*** Material shown Section Begins ***
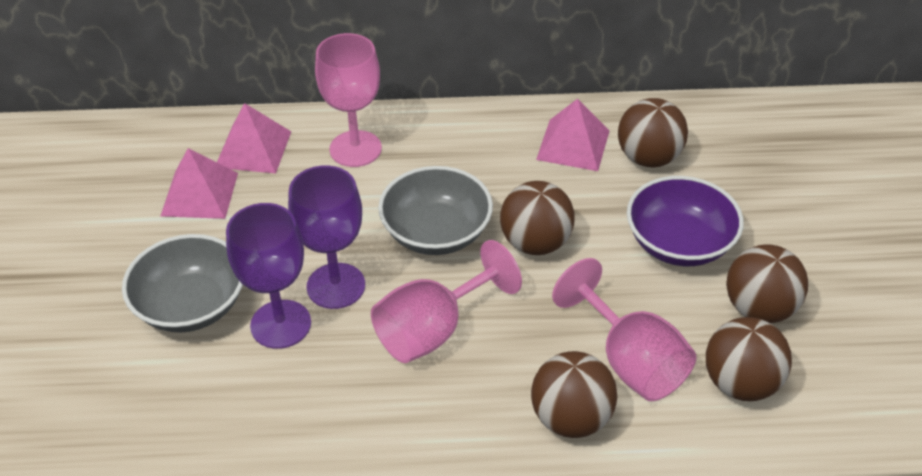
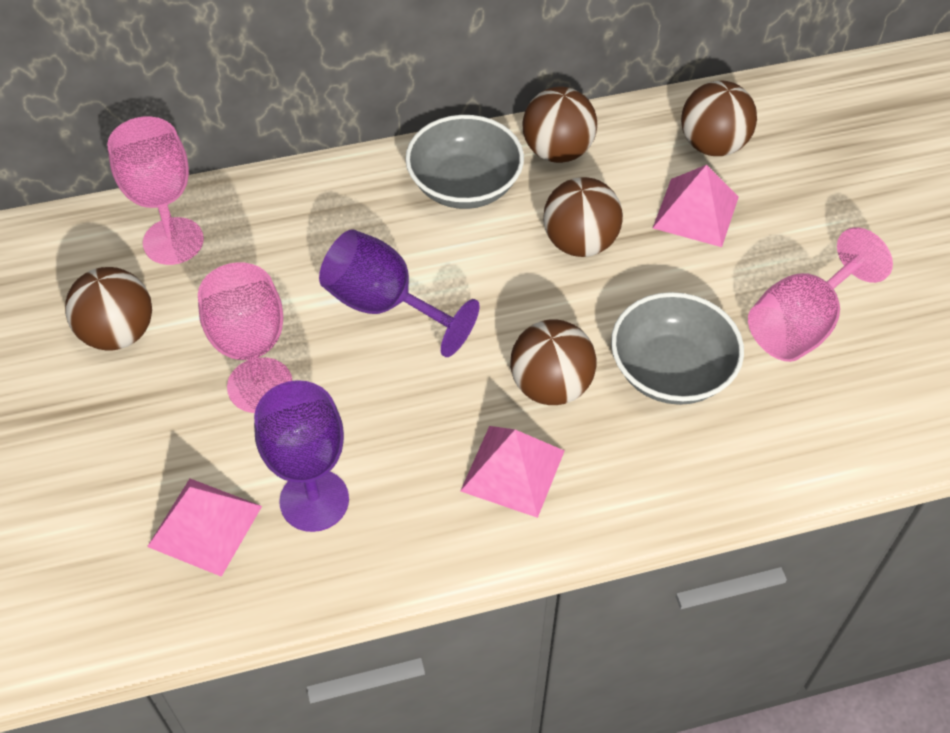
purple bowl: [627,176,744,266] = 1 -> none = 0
*** Material shown Section Ends ***
*** Material shown Section Begins ***
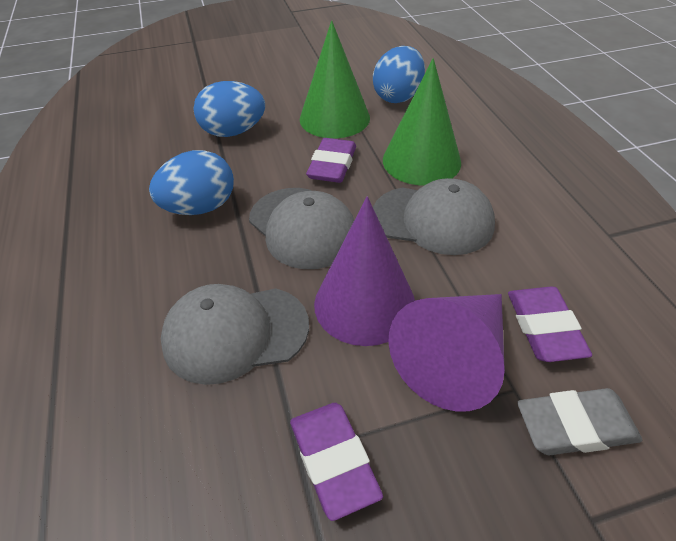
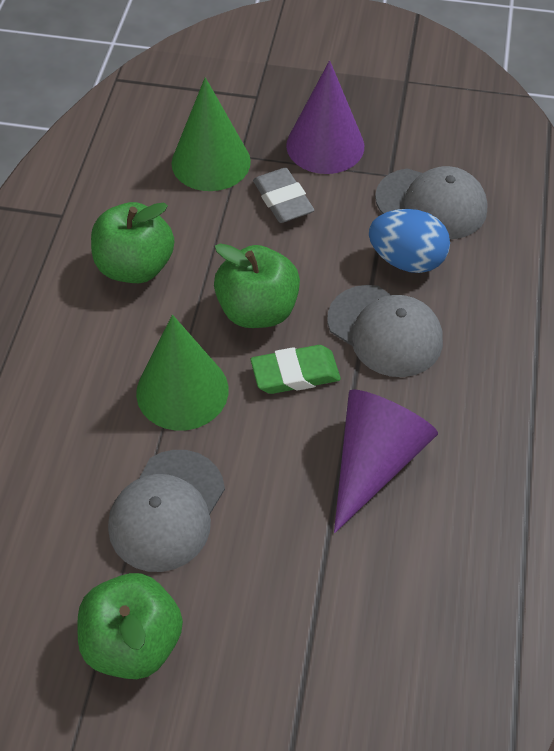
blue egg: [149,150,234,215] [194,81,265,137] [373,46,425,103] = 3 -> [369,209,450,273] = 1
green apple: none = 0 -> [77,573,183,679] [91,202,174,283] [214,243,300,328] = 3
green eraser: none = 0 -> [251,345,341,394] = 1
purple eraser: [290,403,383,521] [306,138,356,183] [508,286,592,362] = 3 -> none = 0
*** Material shown Section Ends ***
## What is required
Search the listing for the string "eraser". Copy each line where it turns up.

## Task response
green eraser: none = 0 -> [251,345,341,394] = 1
purple eraser: [290,403,383,521] [306,138,356,183] [508,286,592,362] = 3 -> none = 0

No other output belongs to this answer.